* **Problem description**
Drop the pictures and repeat the remaining data exactly.
__________________________________________________
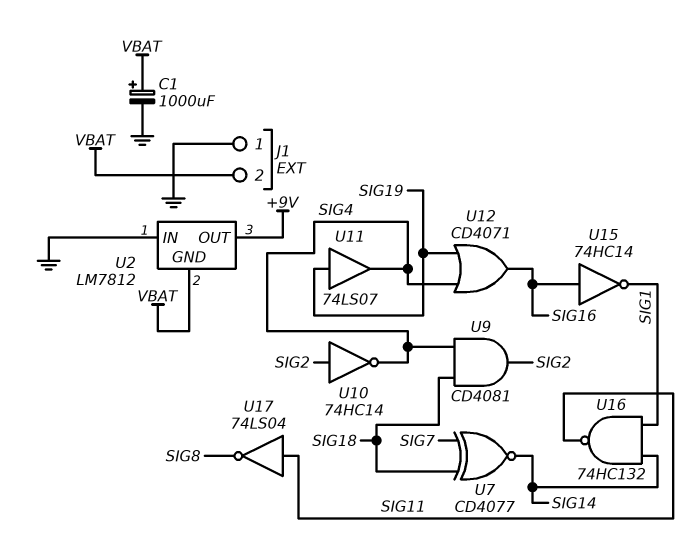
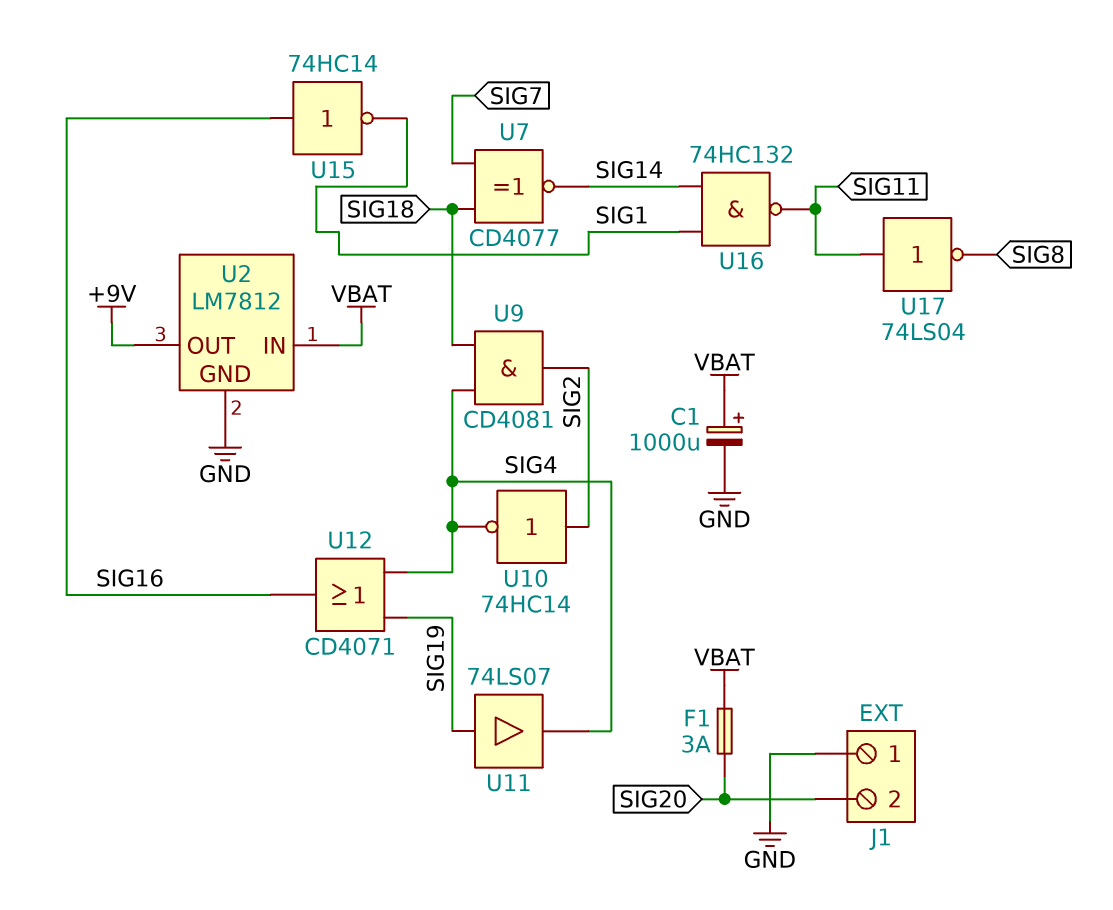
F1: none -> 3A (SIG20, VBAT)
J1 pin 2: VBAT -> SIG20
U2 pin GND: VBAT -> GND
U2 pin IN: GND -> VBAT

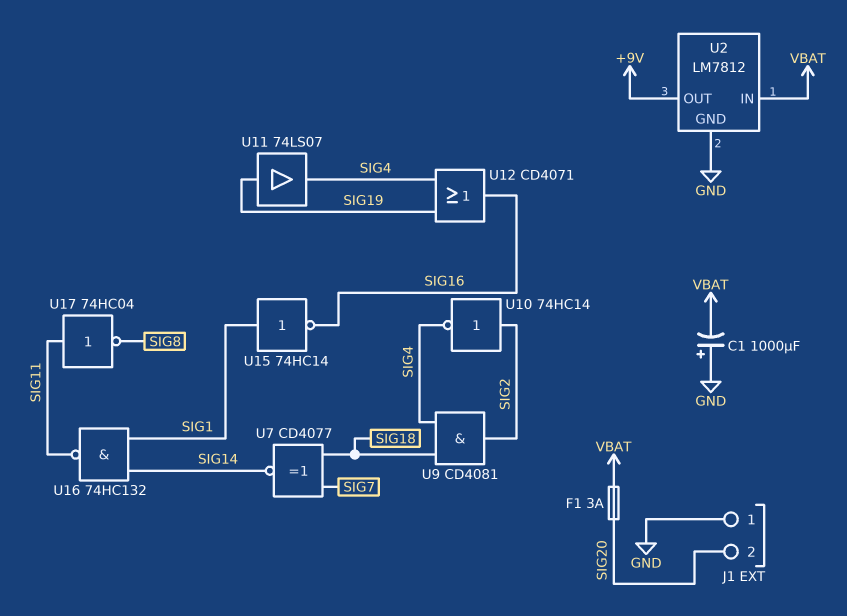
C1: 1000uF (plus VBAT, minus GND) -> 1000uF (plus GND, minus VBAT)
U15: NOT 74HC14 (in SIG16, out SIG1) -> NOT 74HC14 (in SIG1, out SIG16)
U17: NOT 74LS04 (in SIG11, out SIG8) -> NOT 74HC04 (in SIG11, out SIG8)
__________________________________________________
* **Written response**
F1: none -> 3A (SIG20, VBAT)
J1 pin 2: VBAT -> SIG20
U2 pin GND: VBAT -> GND
U2 pin IN: GND -> VBAT

C1: 1000uF (plus VBAT, minus GND) -> 1000uF (plus GND, minus VBAT)
U15: NOT 74HC14 (in SIG16, out SIG1) -> NOT 74HC14 (in SIG1, out SIG16)
U17: NOT 74LS04 (in SIG11, out SIG8) -> NOT 74HC04 (in SIG11, out SIG8)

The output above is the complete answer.